- _DATA IN THIS EXERCISE_
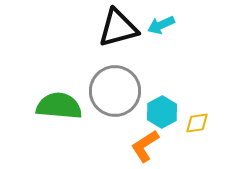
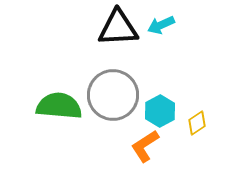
black triangle: rotated 12 degrees clockwise
gray circle: moved 2 px left, 4 px down
cyan hexagon: moved 2 px left, 1 px up
yellow diamond: rotated 25 degrees counterclockwise
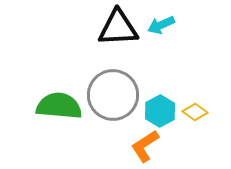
yellow diamond: moved 2 px left, 11 px up; rotated 70 degrees clockwise
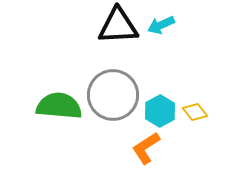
black triangle: moved 2 px up
yellow diamond: rotated 15 degrees clockwise
orange L-shape: moved 1 px right, 2 px down
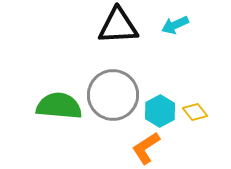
cyan arrow: moved 14 px right
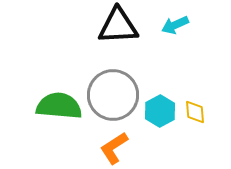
yellow diamond: rotated 35 degrees clockwise
orange L-shape: moved 32 px left
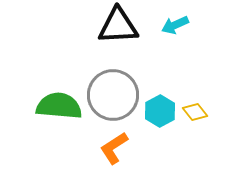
yellow diamond: rotated 35 degrees counterclockwise
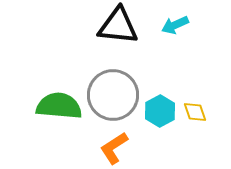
black triangle: rotated 9 degrees clockwise
yellow diamond: rotated 20 degrees clockwise
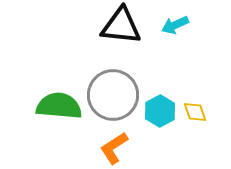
black triangle: moved 3 px right
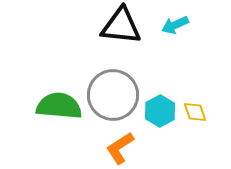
orange L-shape: moved 6 px right
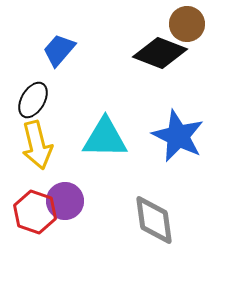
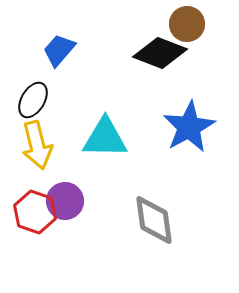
blue star: moved 11 px right, 9 px up; rotated 18 degrees clockwise
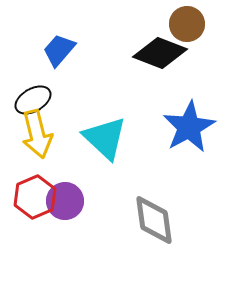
black ellipse: rotated 30 degrees clockwise
cyan triangle: rotated 42 degrees clockwise
yellow arrow: moved 11 px up
red hexagon: moved 15 px up; rotated 18 degrees clockwise
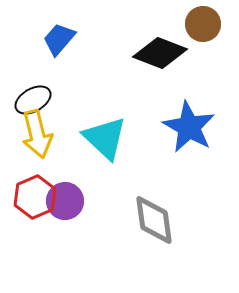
brown circle: moved 16 px right
blue trapezoid: moved 11 px up
blue star: rotated 14 degrees counterclockwise
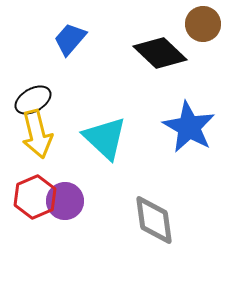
blue trapezoid: moved 11 px right
black diamond: rotated 22 degrees clockwise
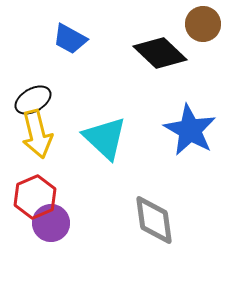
blue trapezoid: rotated 102 degrees counterclockwise
blue star: moved 1 px right, 3 px down
purple circle: moved 14 px left, 22 px down
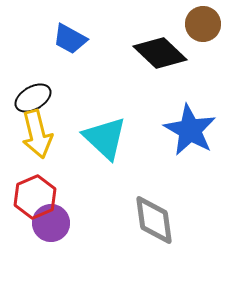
black ellipse: moved 2 px up
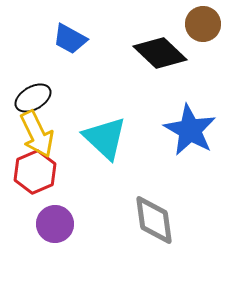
yellow arrow: rotated 12 degrees counterclockwise
red hexagon: moved 25 px up
purple circle: moved 4 px right, 1 px down
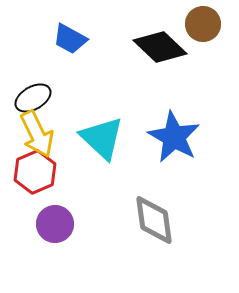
black diamond: moved 6 px up
blue star: moved 16 px left, 7 px down
cyan triangle: moved 3 px left
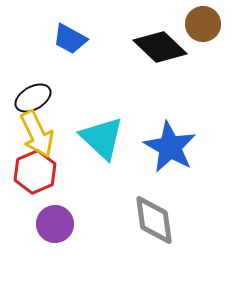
blue star: moved 4 px left, 10 px down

- _AIM OF THE EXERCISE_
Substitute "green star" for each "blue star" in the lines from the one holding "orange L-shape: moved 6 px right" through the end of the entries, inclusive, and give those lines again with nothing else changed. Leave the picture lines out of your answer.

- _TASK OUTPUT_
orange L-shape: moved 6 px right
green star: moved 11 px right, 9 px up; rotated 18 degrees clockwise
black ellipse: rotated 30 degrees clockwise
cyan triangle: rotated 42 degrees clockwise
yellow arrow: moved 11 px up
red hexagon: moved 15 px up; rotated 18 degrees clockwise
brown circle: moved 16 px right
blue trapezoid: moved 11 px up
green star: rotated 14 degrees counterclockwise
blue trapezoid: moved 11 px right
black diamond: rotated 22 degrees clockwise
blue trapezoid: rotated 102 degrees counterclockwise
green star: moved 1 px right, 3 px down
purple circle: moved 14 px left, 22 px down
black ellipse: moved 2 px up
yellow arrow: rotated 12 degrees counterclockwise
red hexagon: moved 25 px up
purple circle: moved 4 px right, 1 px down
black diamond: moved 6 px up
green star: moved 16 px left, 7 px down
cyan triangle: moved 3 px left
green star: moved 4 px left, 10 px down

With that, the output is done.